▶ The data
_ _ _ _ _ _ _

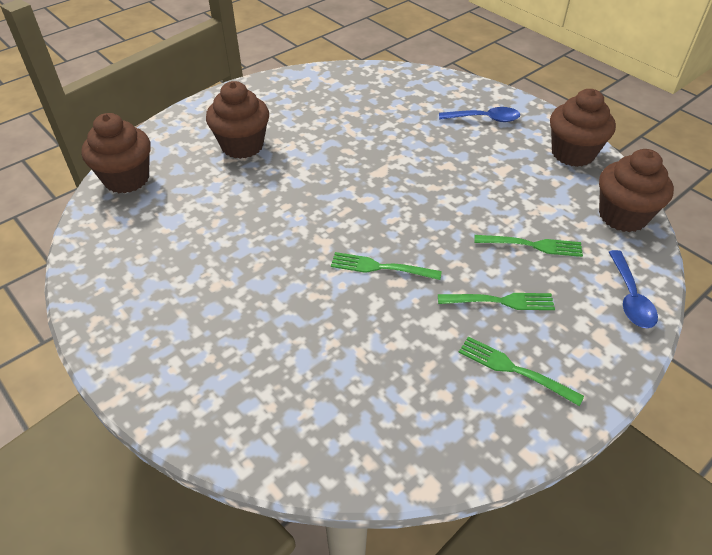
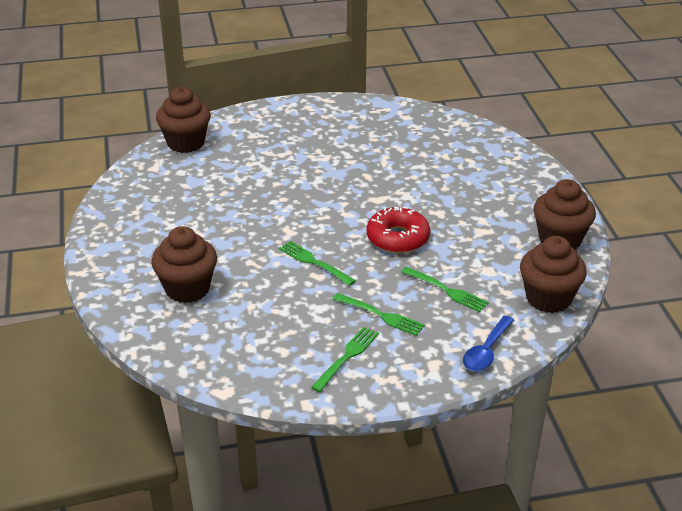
camera: 30 degrees right, 10 degrees down
brown cupcake [206,81,269,159] -> brown cupcake moved to [151,226,217,303]
blue spoon [439,107,520,122] -> none
green fork [458,337,584,406] -> green fork turned 60 degrees clockwise [311,327,379,392]
none -> red donut [366,207,430,253]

_ _ _ _ _ _ _

▶ What this task involves
Line by line, check the data above for the word "none" and state how many lines contain it. Give only the number.

▶ Reply
2